§ TASK INSTRUCTIONS
What follows is a listing. Write it all out exactly.

§ GIVEN RECORDS
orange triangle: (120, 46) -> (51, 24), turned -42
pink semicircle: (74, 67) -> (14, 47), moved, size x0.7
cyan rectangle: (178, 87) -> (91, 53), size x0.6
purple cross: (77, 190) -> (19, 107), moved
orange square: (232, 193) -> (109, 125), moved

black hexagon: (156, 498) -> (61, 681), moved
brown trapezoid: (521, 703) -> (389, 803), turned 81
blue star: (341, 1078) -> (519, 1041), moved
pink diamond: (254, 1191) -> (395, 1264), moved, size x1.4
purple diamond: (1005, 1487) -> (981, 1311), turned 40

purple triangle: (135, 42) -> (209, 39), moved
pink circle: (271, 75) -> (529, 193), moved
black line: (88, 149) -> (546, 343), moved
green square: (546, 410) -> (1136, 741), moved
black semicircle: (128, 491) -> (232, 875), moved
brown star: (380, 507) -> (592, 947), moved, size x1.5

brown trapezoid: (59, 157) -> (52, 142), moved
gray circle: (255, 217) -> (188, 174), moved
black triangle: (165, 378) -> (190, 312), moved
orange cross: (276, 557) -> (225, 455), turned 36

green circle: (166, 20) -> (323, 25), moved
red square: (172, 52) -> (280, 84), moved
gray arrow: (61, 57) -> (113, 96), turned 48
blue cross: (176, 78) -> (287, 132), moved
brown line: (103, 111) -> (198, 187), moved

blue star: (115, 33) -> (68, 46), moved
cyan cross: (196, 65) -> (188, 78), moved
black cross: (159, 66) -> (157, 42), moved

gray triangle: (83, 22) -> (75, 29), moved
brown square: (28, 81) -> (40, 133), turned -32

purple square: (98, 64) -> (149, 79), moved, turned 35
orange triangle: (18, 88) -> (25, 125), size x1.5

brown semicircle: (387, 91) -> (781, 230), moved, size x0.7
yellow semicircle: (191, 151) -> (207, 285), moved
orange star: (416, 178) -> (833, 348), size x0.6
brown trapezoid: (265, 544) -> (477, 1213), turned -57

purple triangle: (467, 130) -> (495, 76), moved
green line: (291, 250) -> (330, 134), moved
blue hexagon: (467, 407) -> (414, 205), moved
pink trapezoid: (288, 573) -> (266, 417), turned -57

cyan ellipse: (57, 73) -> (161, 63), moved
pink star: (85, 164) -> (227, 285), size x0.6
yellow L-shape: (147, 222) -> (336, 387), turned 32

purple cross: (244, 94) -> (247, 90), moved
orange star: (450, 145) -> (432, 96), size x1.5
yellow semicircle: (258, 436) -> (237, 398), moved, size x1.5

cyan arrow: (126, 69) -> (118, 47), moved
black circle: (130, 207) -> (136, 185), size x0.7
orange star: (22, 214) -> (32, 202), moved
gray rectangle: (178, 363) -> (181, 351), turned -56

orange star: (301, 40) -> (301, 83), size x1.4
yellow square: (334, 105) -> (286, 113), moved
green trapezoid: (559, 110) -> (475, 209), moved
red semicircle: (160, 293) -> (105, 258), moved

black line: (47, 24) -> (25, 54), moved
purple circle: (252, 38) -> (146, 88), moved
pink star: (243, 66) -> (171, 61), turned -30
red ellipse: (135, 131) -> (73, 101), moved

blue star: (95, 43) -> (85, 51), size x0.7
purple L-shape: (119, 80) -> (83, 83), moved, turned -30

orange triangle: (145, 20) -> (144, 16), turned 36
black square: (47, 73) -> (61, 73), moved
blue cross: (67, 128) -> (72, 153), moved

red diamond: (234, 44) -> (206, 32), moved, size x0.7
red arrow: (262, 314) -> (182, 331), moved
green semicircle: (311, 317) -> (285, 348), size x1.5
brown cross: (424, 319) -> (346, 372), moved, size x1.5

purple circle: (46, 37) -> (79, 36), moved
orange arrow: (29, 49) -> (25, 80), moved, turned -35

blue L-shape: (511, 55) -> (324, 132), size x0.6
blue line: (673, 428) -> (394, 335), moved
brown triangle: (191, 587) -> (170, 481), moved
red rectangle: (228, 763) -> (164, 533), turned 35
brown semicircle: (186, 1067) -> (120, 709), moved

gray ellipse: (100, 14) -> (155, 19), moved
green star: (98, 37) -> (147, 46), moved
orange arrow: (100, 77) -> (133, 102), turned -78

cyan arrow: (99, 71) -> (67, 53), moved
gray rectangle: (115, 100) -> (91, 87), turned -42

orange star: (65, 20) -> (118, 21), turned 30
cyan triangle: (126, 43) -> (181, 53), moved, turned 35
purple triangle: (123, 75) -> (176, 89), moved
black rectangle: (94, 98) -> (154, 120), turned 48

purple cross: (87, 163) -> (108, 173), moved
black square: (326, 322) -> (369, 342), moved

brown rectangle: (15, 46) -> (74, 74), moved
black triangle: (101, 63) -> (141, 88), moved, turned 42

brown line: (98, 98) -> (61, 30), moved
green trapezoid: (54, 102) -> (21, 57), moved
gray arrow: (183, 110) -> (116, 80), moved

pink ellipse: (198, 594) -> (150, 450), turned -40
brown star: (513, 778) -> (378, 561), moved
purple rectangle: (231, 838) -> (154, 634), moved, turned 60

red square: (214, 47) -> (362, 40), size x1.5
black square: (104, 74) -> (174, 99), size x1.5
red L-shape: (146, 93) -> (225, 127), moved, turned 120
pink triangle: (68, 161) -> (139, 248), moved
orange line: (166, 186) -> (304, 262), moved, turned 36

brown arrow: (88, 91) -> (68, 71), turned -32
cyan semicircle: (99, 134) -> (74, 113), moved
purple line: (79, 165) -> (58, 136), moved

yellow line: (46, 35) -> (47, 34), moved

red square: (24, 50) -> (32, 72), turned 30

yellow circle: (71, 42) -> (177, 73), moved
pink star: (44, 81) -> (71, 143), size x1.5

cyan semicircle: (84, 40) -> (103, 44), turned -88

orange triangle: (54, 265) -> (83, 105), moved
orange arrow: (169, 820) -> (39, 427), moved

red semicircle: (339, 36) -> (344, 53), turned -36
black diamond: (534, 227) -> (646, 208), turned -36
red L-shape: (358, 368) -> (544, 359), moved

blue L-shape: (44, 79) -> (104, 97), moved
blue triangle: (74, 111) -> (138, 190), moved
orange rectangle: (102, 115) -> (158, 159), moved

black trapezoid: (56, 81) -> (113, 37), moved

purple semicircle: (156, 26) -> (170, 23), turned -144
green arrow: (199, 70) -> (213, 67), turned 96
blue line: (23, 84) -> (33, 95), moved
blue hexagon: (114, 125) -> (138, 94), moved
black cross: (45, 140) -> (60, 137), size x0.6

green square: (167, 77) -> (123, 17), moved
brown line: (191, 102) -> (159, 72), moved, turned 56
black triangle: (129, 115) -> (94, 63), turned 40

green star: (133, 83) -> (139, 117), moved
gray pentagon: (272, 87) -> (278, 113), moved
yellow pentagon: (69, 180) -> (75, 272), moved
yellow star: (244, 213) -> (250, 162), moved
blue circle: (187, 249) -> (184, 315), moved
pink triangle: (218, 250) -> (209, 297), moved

§ SOLUTION TO THIS EXERCISE
orange triangle: (120, 46) -> (51, 24), turned -42
pink semicircle: (74, 67) -> (14, 47), moved, size x0.7
cyan rectangle: (178, 87) -> (91, 53), size x0.6
purple cross: (77, 190) -> (19, 107), moved
orange square: (232, 193) -> (109, 125), moved

black hexagon: (156, 498) -> (61, 681), moved
brown trapezoid: (521, 703) -> (389, 803), turned 81
blue star: (341, 1078) -> (519, 1041), moved
pink diamond: (254, 1191) -> (395, 1264), moved, size x1.4
purple diamond: (1005, 1487) -> (981, 1311), turned 40

purple triangle: (135, 42) -> (209, 39), moved
pink circle: (271, 75) -> (529, 193), moved
black line: (88, 149) -> (546, 343), moved
green square: (546, 410) -> (1136, 741), moved
black semicircle: (128, 491) -> (232, 875), moved
brown star: (380, 507) -> (592, 947), moved, size x1.5

brown trapezoid: (59, 157) -> (52, 142), moved
gray circle: (255, 217) -> (188, 174), moved
black triangle: (165, 378) -> (190, 312), moved
orange cross: (276, 557) -> (225, 455), turned 36

green circle: (166, 20) -> (323, 25), moved
red square: (172, 52) -> (280, 84), moved
gray arrow: (61, 57) -> (113, 96), turned 48
blue cross: (176, 78) -> (287, 132), moved
brown line: (103, 111) -> (198, 187), moved

blue star: (115, 33) -> (68, 46), moved
cyan cross: (196, 65) -> (188, 78), moved
black cross: (159, 66) -> (157, 42), moved

gray triangle: (83, 22) -> (75, 29), moved
brown square: (28, 81) -> (40, 133), turned -32

purple square: (98, 64) -> (149, 79), moved, turned 35
orange triangle: (18, 88) -> (25, 125), size x1.5

brown semicircle: (387, 91) -> (781, 230), moved, size x0.7
yellow semicircle: (191, 151) -> (207, 285), moved
orange star: (416, 178) -> (833, 348), size x0.6
brown trapezoid: (265, 544) -> (477, 1213), turned -57

purple triangle: (467, 130) -> (495, 76), moved
green line: (291, 250) -> (330, 134), moved
blue hexagon: (467, 407) -> (414, 205), moved
pink trapezoid: (288, 573) -> (266, 417), turned -57

cyan ellipse: (57, 73) -> (161, 63), moved
pink star: (85, 164) -> (227, 285), size x0.6
yellow L-shape: (147, 222) -> (336, 387), turned 32

purple cross: (244, 94) -> (247, 90), moved
orange star: (450, 145) -> (432, 96), size x1.5
yellow semicircle: (258, 436) -> (237, 398), moved, size x1.5

cyan arrow: (126, 69) -> (118, 47), moved
black circle: (130, 207) -> (136, 185), size x0.7
orange star: (22, 214) -> (32, 202), moved
gray rectangle: (178, 363) -> (181, 351), turned -56

orange star: (301, 40) -> (301, 83), size x1.4
yellow square: (334, 105) -> (286, 113), moved
green trapezoid: (559, 110) -> (475, 209), moved
red semicircle: (160, 293) -> (105, 258), moved

black line: (47, 24) -> (25, 54), moved
purple circle: (252, 38) -> (146, 88), moved
pink star: (243, 66) -> (171, 61), turned -30
red ellipse: (135, 131) -> (73, 101), moved

blue star: (95, 43) -> (85, 51), size x0.7
purple L-shape: (119, 80) -> (83, 83), moved, turned -30

orange triangle: (145, 20) -> (144, 16), turned 36
black square: (47, 73) -> (61, 73), moved
blue cross: (67, 128) -> (72, 153), moved

red diamond: (234, 44) -> (206, 32), moved, size x0.7
red arrow: (262, 314) -> (182, 331), moved
green semicircle: (311, 317) -> (285, 348), size x1.5
brown cross: (424, 319) -> (346, 372), moved, size x1.5

purple circle: (46, 37) -> (79, 36), moved
orange arrow: (29, 49) -> (25, 80), moved, turned -35

blue L-shape: (511, 55) -> (324, 132), size x0.6
blue line: (673, 428) -> (394, 335), moved
brown triangle: (191, 587) -> (170, 481), moved
red rectangle: (228, 763) -> (164, 533), turned 35
brown semicircle: (186, 1067) -> (120, 709), moved

gray ellipse: (100, 14) -> (155, 19), moved
green star: (98, 37) -> (147, 46), moved
orange arrow: (100, 77) -> (133, 102), turned -78

cyan arrow: (99, 71) -> (67, 53), moved
gray rectangle: (115, 100) -> (91, 87), turned -42

orange star: (65, 20) -> (118, 21), turned 30
cyan triangle: (126, 43) -> (181, 53), moved, turned 35
purple triangle: (123, 75) -> (176, 89), moved
black rectangle: (94, 98) -> (154, 120), turned 48

purple cross: (87, 163) -> (108, 173), moved
black square: (326, 322) -> (369, 342), moved

brown rectangle: (15, 46) -> (74, 74), moved
black triangle: (101, 63) -> (141, 88), moved, turned 42

brown line: (98, 98) -> (61, 30), moved
green trapezoid: (54, 102) -> (21, 57), moved
gray arrow: (183, 110) -> (116, 80), moved

pink ellipse: (198, 594) -> (150, 450), turned -40
brown star: (513, 778) -> (378, 561), moved
purple rectangle: (231, 838) -> (154, 634), moved, turned 60

red square: (214, 47) -> (362, 40), size x1.5
black square: (104, 74) -> (174, 99), size x1.5
red L-shape: (146, 93) -> (225, 127), moved, turned 120
pink triangle: (68, 161) -> (139, 248), moved
orange line: (166, 186) -> (304, 262), moved, turned 36

brown arrow: (88, 91) -> (68, 71), turned -32
cyan semicircle: (99, 134) -> (74, 113), moved
purple line: (79, 165) -> (58, 136), moved

yellow line: (46, 35) -> (47, 34), moved

red square: (24, 50) -> (32, 72), turned 30

yellow circle: (71, 42) -> (177, 73), moved
pink star: (44, 81) -> (71, 143), size x1.5

cyan semicircle: (84, 40) -> (103, 44), turned -88

orange triangle: (54, 265) -> (83, 105), moved
orange arrow: (169, 820) -> (39, 427), moved

red semicircle: (339, 36) -> (344, 53), turned -36
black diamond: (534, 227) -> (646, 208), turned -36
red L-shape: (358, 368) -> (544, 359), moved

blue L-shape: (44, 79) -> (104, 97), moved
blue triangle: (74, 111) -> (138, 190), moved
orange rectangle: (102, 115) -> (158, 159), moved

black trapezoid: (56, 81) -> (113, 37), moved

purple semicircle: (156, 26) -> (170, 23), turned -144
green arrow: (199, 70) -> (213, 67), turned 96
blue line: (23, 84) -> (33, 95), moved
blue hexagon: (114, 125) -> (138, 94), moved
black cross: (45, 140) -> (60, 137), size x0.6

green square: (167, 77) -> (123, 17), moved
brown line: (191, 102) -> (159, 72), moved, turned 56
black triangle: (129, 115) -> (94, 63), turned 40

green star: (133, 83) -> (139, 117), moved
gray pentagon: (272, 87) -> (278, 113), moved
yellow pentagon: (69, 180) -> (75, 272), moved
yellow star: (244, 213) -> (250, 162), moved
blue circle: (187, 249) -> (184, 315), moved
pink triangle: (218, 250) -> (209, 297), moved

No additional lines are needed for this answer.